Items from a data source:
-----

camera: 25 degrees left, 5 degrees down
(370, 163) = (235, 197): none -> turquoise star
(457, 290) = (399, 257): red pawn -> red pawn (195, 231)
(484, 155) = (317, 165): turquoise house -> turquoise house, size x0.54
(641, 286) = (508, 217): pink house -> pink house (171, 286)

-----

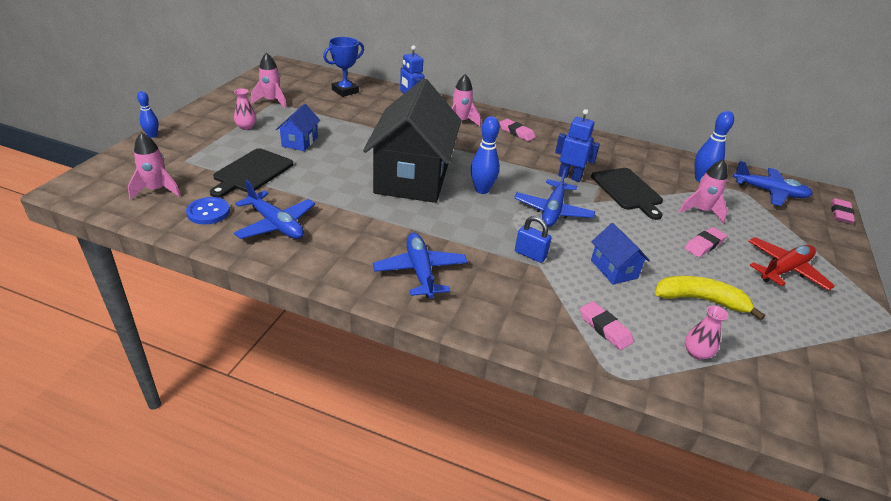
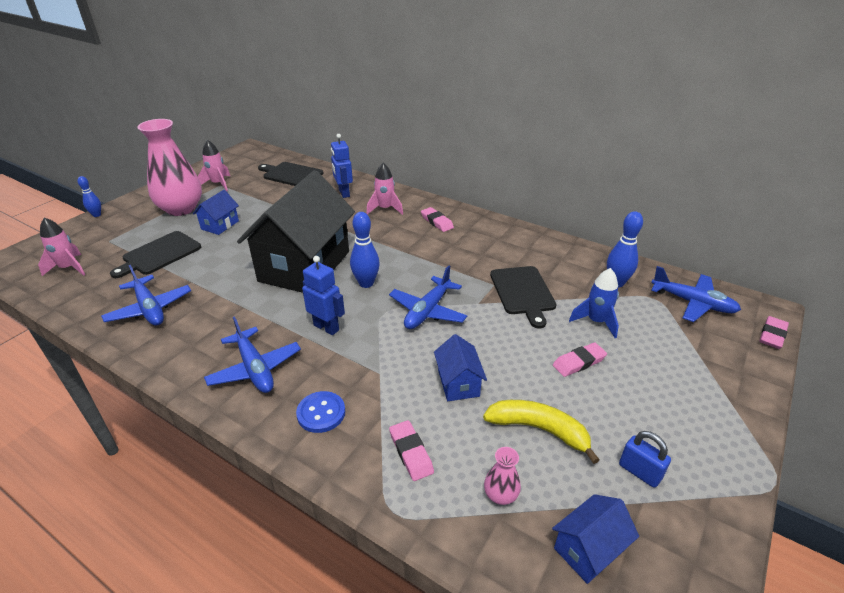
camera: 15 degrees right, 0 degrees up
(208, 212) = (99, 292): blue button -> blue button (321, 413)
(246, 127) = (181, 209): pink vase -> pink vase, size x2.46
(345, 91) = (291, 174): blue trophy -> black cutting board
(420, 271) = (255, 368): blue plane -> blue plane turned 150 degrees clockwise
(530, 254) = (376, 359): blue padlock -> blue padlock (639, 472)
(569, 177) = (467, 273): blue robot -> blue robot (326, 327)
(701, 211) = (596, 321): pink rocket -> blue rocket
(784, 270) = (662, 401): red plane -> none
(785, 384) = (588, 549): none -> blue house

-----

Beginning at the line with "(484, 155) = (317, 165): turquoise" and stopping after the line with "(641, 286) = (508, 217): pink", please write out every line of the data above exactly and nothing else.

(484, 155) = (317, 165): turquoise house -> turquoise house, size x0.54
(641, 286) = (508, 217): pink house -> pink house (171, 286)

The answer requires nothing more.